*** Opening of Given information ***
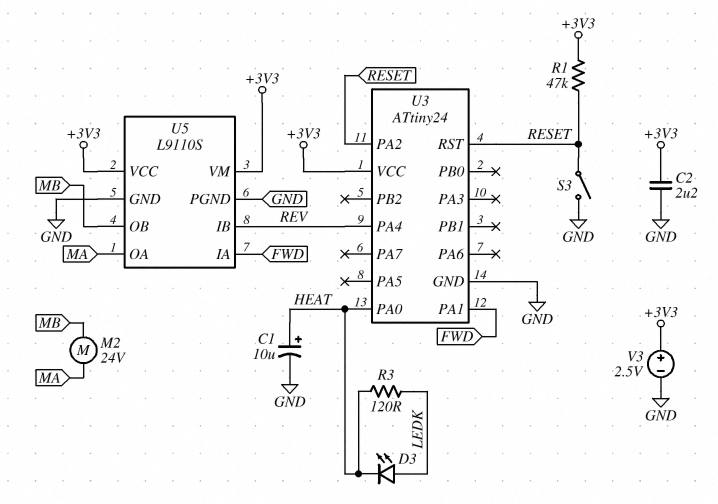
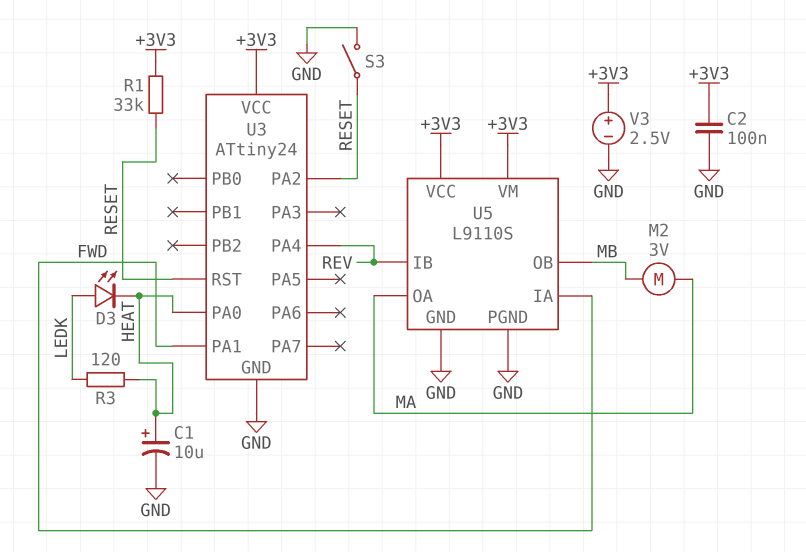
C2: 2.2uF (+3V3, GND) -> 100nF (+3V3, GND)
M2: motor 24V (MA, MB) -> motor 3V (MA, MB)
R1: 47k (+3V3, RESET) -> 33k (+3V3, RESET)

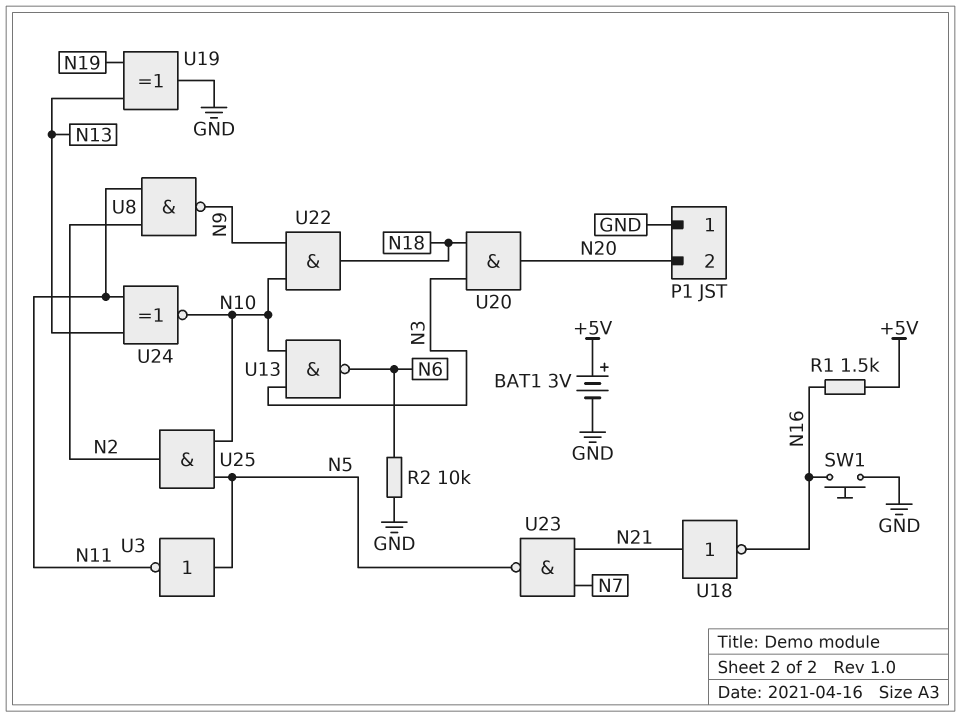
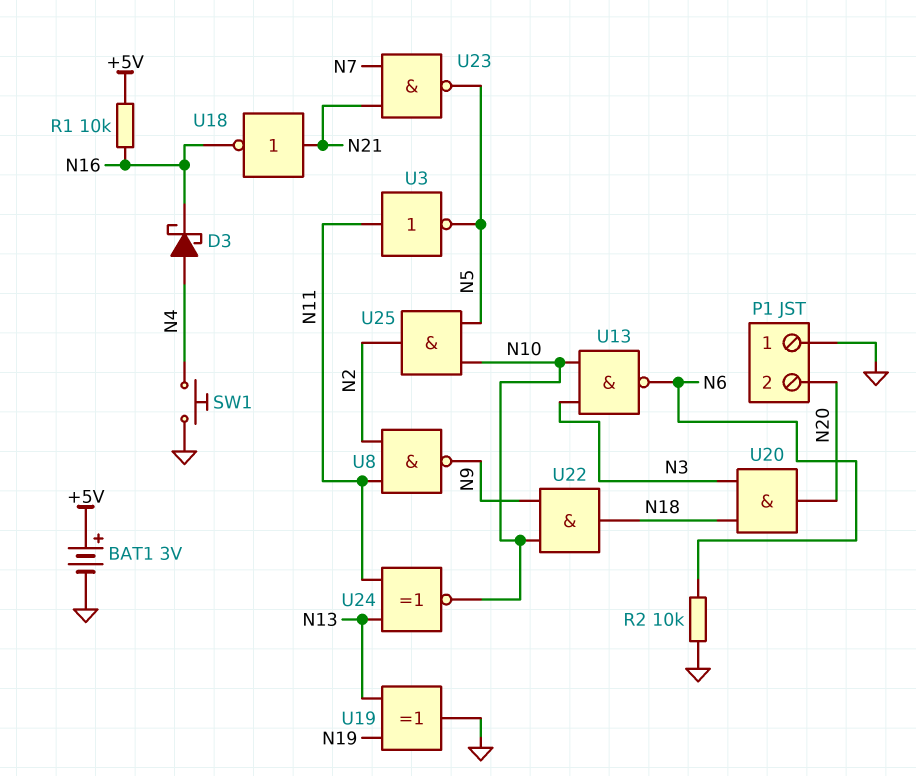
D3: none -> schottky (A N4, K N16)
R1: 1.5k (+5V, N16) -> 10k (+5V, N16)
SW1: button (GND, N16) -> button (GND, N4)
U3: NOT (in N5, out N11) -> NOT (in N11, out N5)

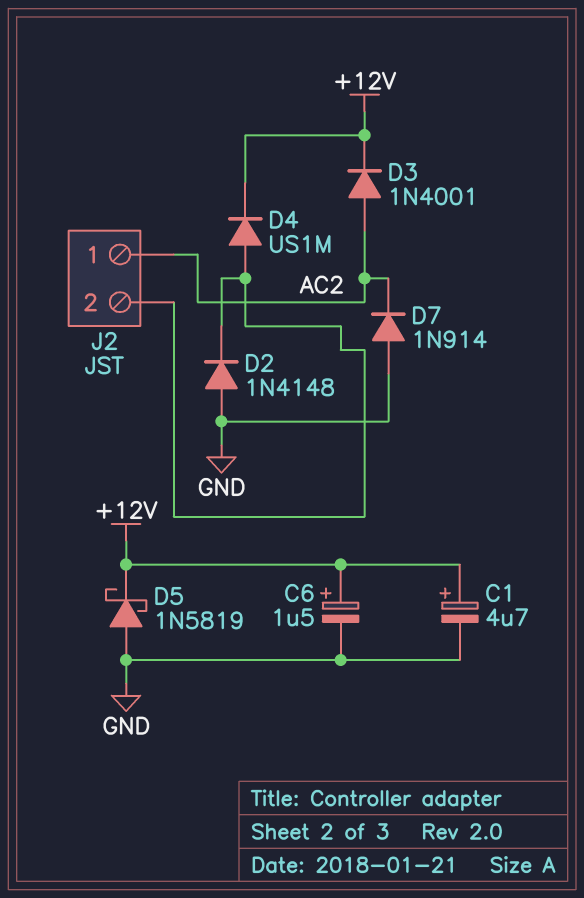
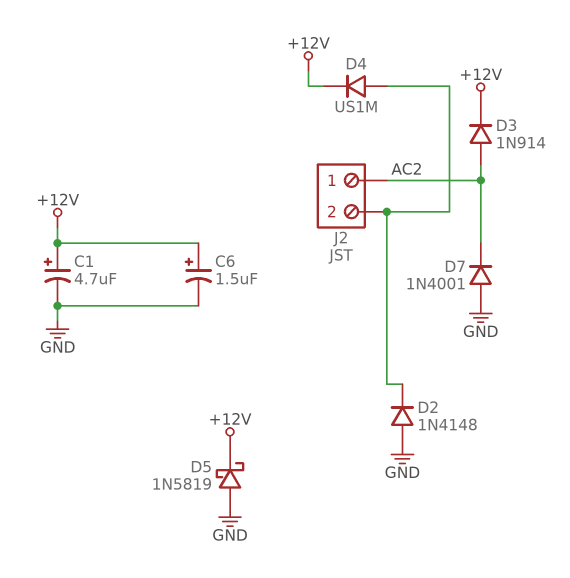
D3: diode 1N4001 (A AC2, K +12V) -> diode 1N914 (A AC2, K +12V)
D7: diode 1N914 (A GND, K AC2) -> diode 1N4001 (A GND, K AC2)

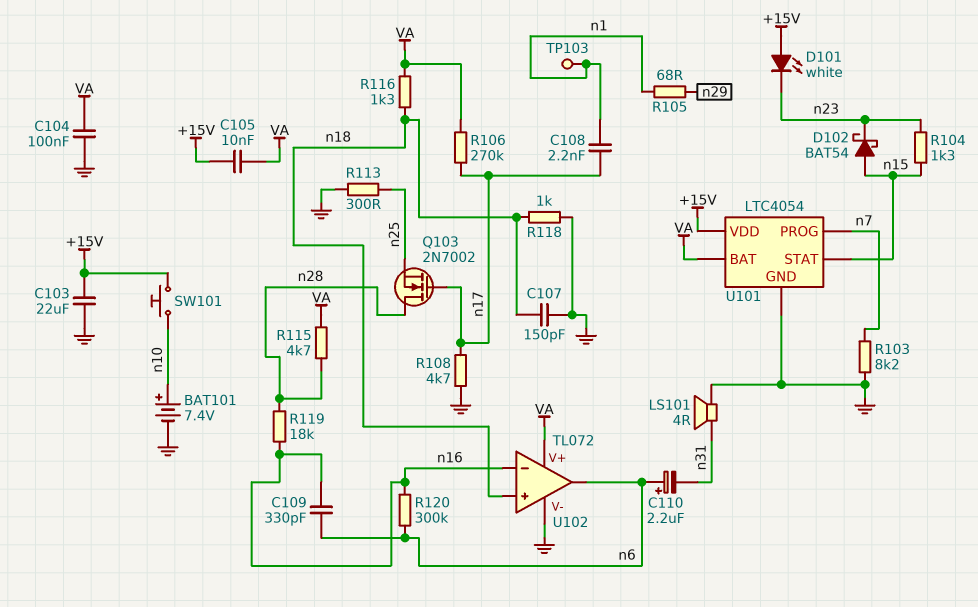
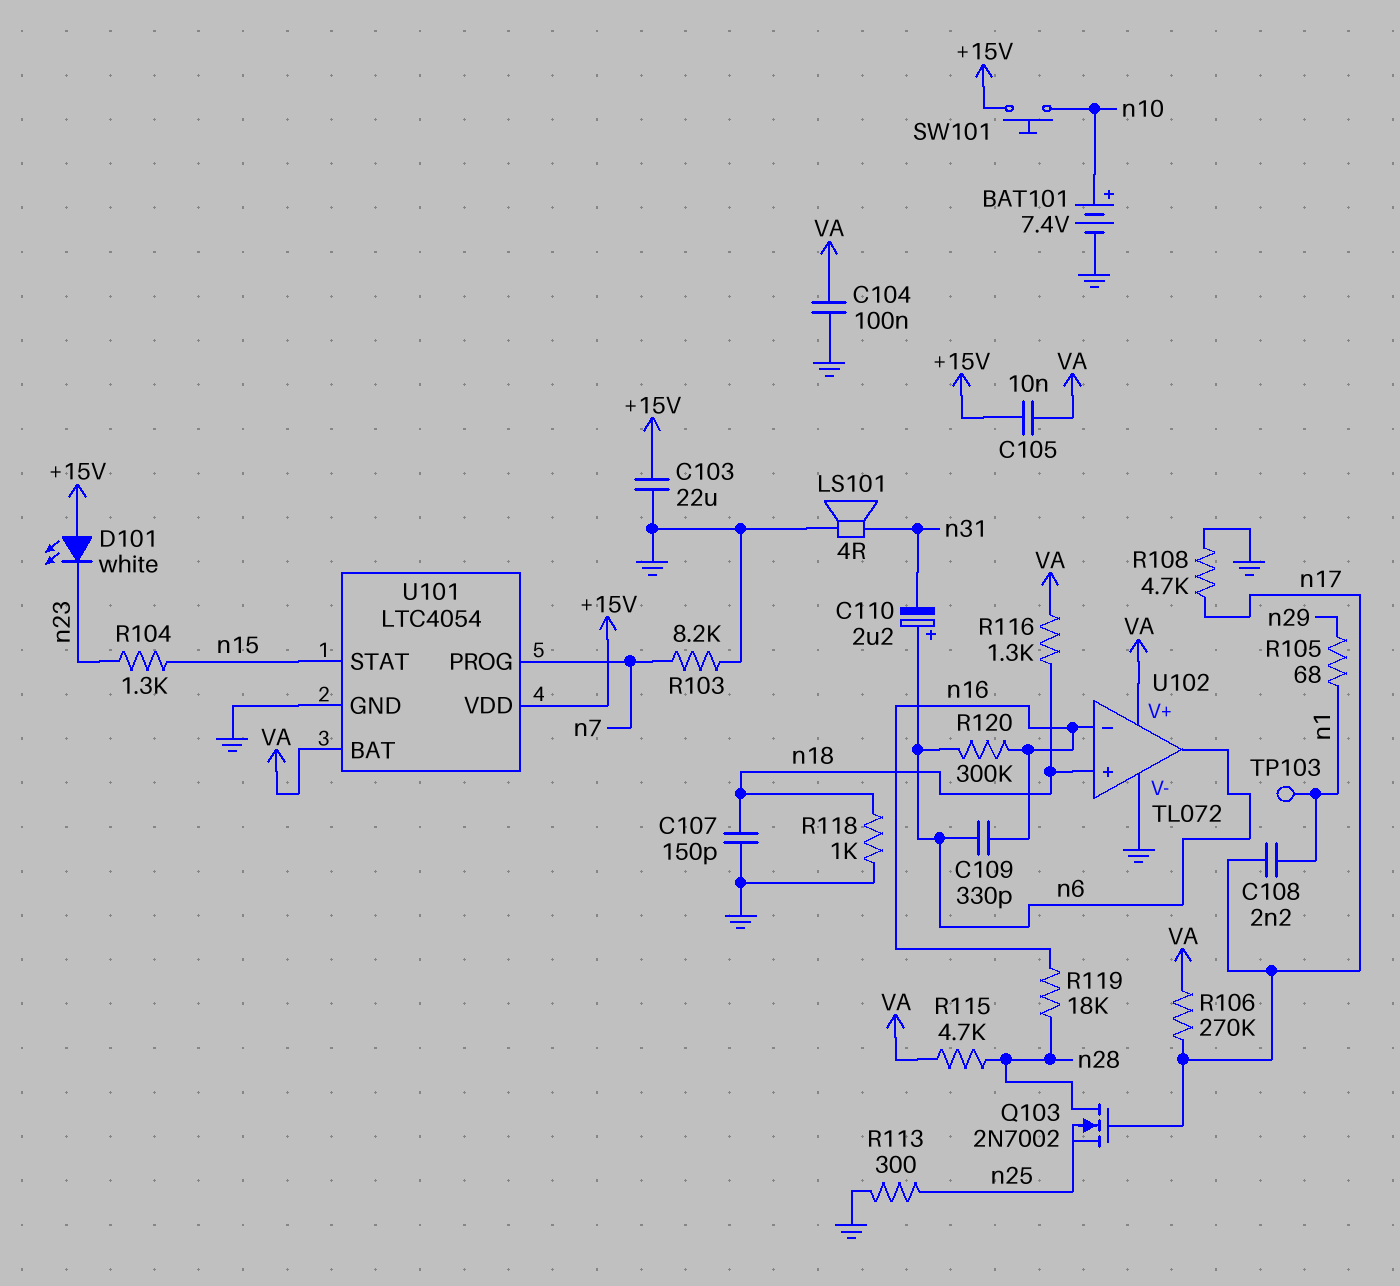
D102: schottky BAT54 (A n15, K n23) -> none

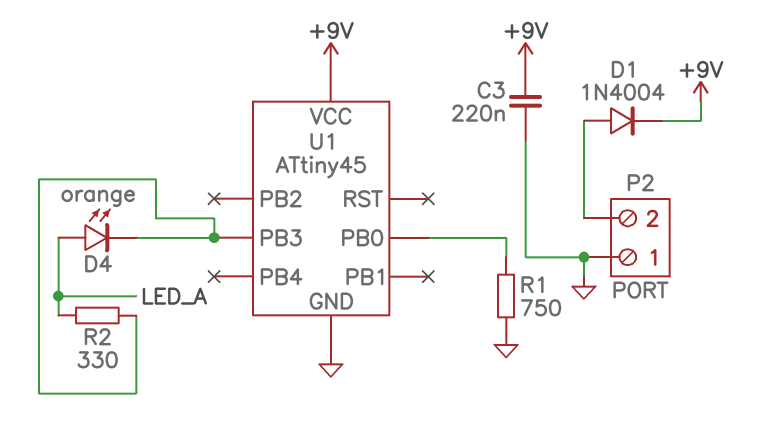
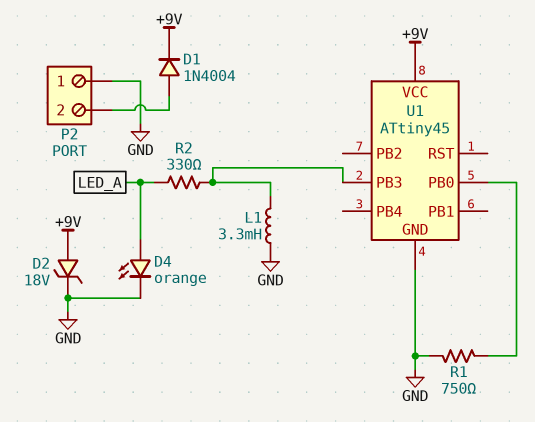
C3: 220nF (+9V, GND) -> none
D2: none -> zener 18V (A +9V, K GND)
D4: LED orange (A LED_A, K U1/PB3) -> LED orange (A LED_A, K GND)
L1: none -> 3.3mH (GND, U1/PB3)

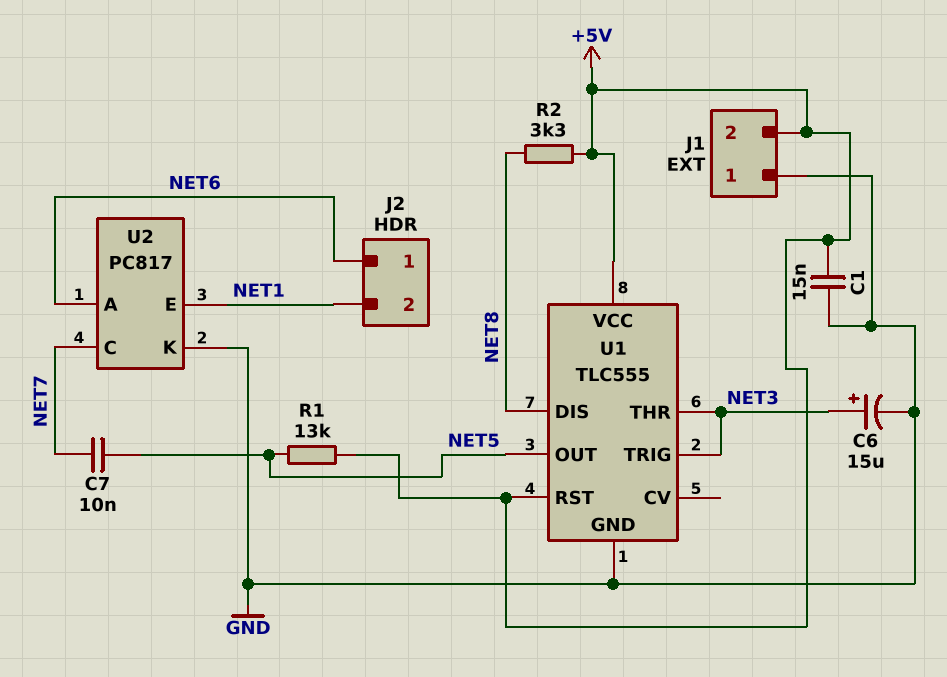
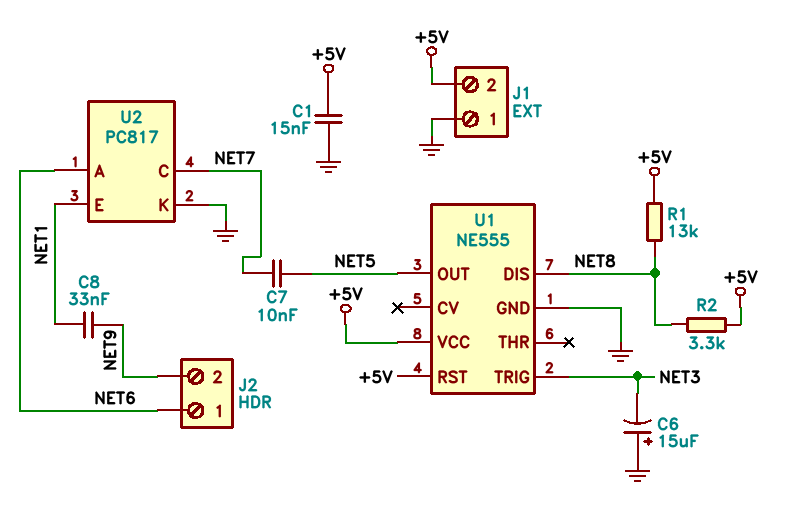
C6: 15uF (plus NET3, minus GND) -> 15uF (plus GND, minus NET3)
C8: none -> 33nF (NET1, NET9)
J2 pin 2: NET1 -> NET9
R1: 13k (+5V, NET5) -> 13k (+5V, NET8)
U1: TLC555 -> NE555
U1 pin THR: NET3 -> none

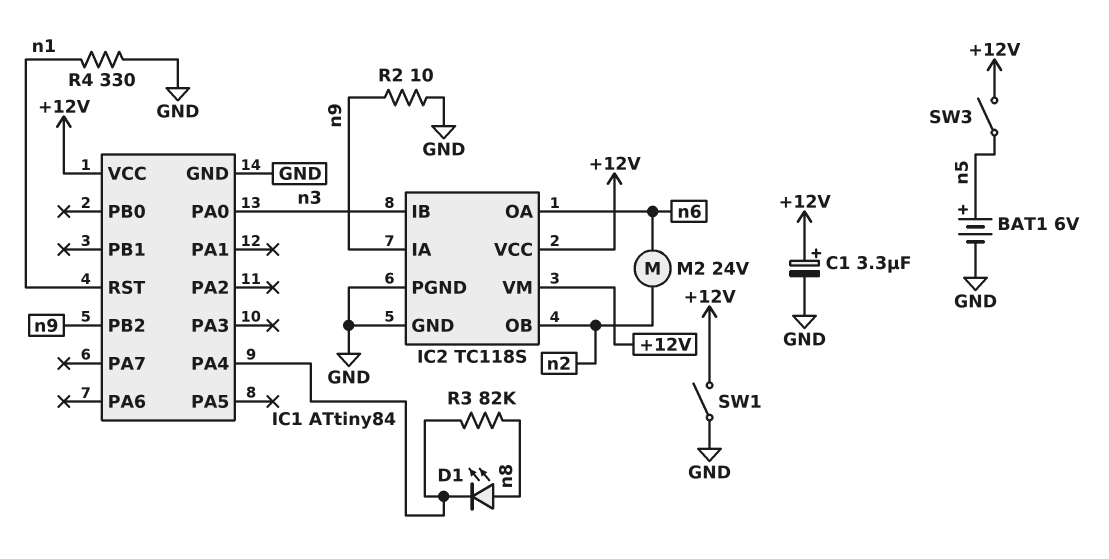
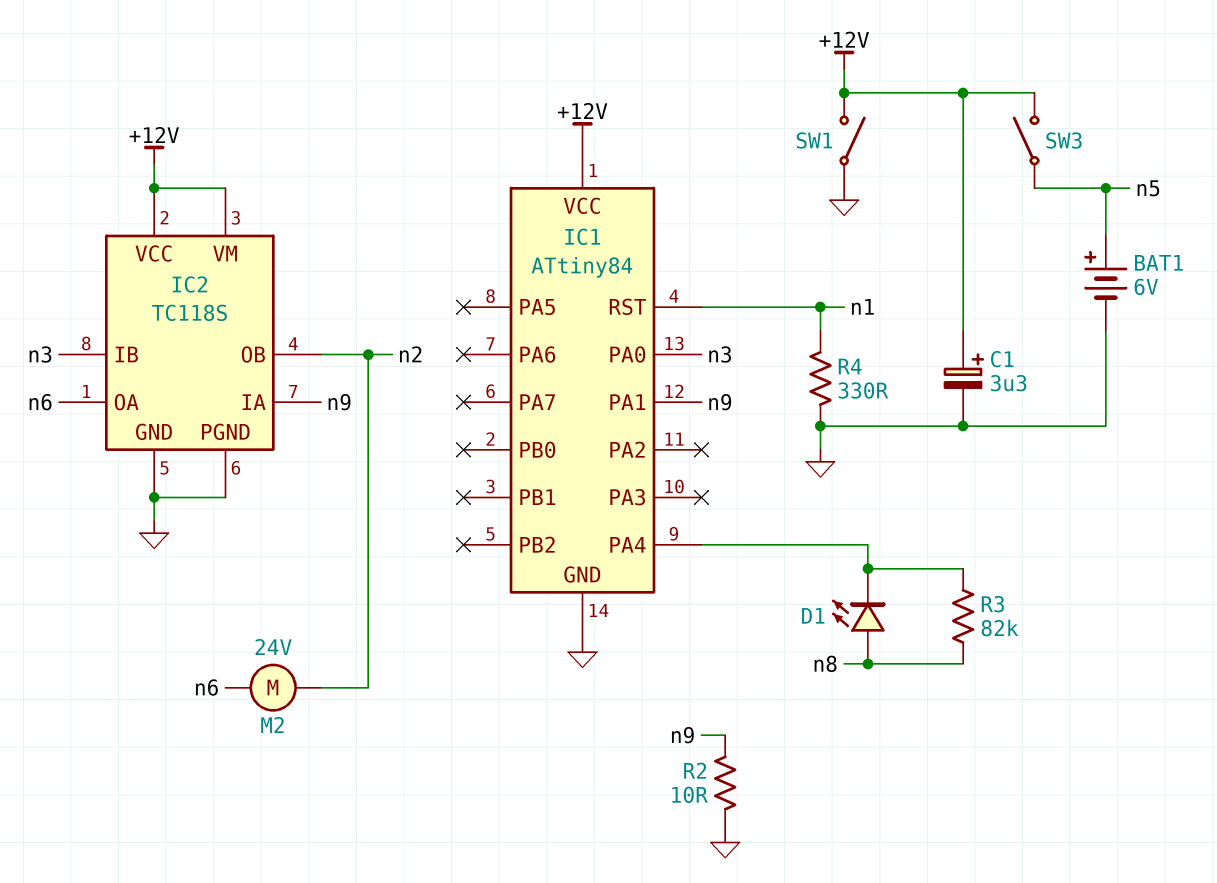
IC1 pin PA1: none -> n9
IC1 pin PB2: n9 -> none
*** Close of Given information ***
Aim of the task: Because the pictures are not wanted, retype only the text of every record, exactly as given.

Solution to this task:
C2: 2.2uF (+3V3, GND) -> 100nF (+3V3, GND)
M2: motor 24V (MA, MB) -> motor 3V (MA, MB)
R1: 47k (+3V3, RESET) -> 33k (+3V3, RESET)

D3: none -> schottky (A N4, K N16)
R1: 1.5k (+5V, N16) -> 10k (+5V, N16)
SW1: button (GND, N16) -> button (GND, N4)
U3: NOT (in N5, out N11) -> NOT (in N11, out N5)

D3: diode 1N4001 (A AC2, K +12V) -> diode 1N914 (A AC2, K +12V)
D7: diode 1N914 (A GND, K AC2) -> diode 1N4001 (A GND, K AC2)

D102: schottky BAT54 (A n15, K n23) -> none

C3: 220nF (+9V, GND) -> none
D2: none -> zener 18V (A +9V, K GND)
D4: LED orange (A LED_A, K U1/PB3) -> LED orange (A LED_A, K GND)
L1: none -> 3.3mH (GND, U1/PB3)

C6: 15uF (plus NET3, minus GND) -> 15uF (plus GND, minus NET3)
C8: none -> 33nF (NET1, NET9)
J2 pin 2: NET1 -> NET9
R1: 13k (+5V, NET5) -> 13k (+5V, NET8)
U1: TLC555 -> NE555
U1 pin THR: NET3 -> none

IC1 pin PA1: none -> n9
IC1 pin PB2: n9 -> none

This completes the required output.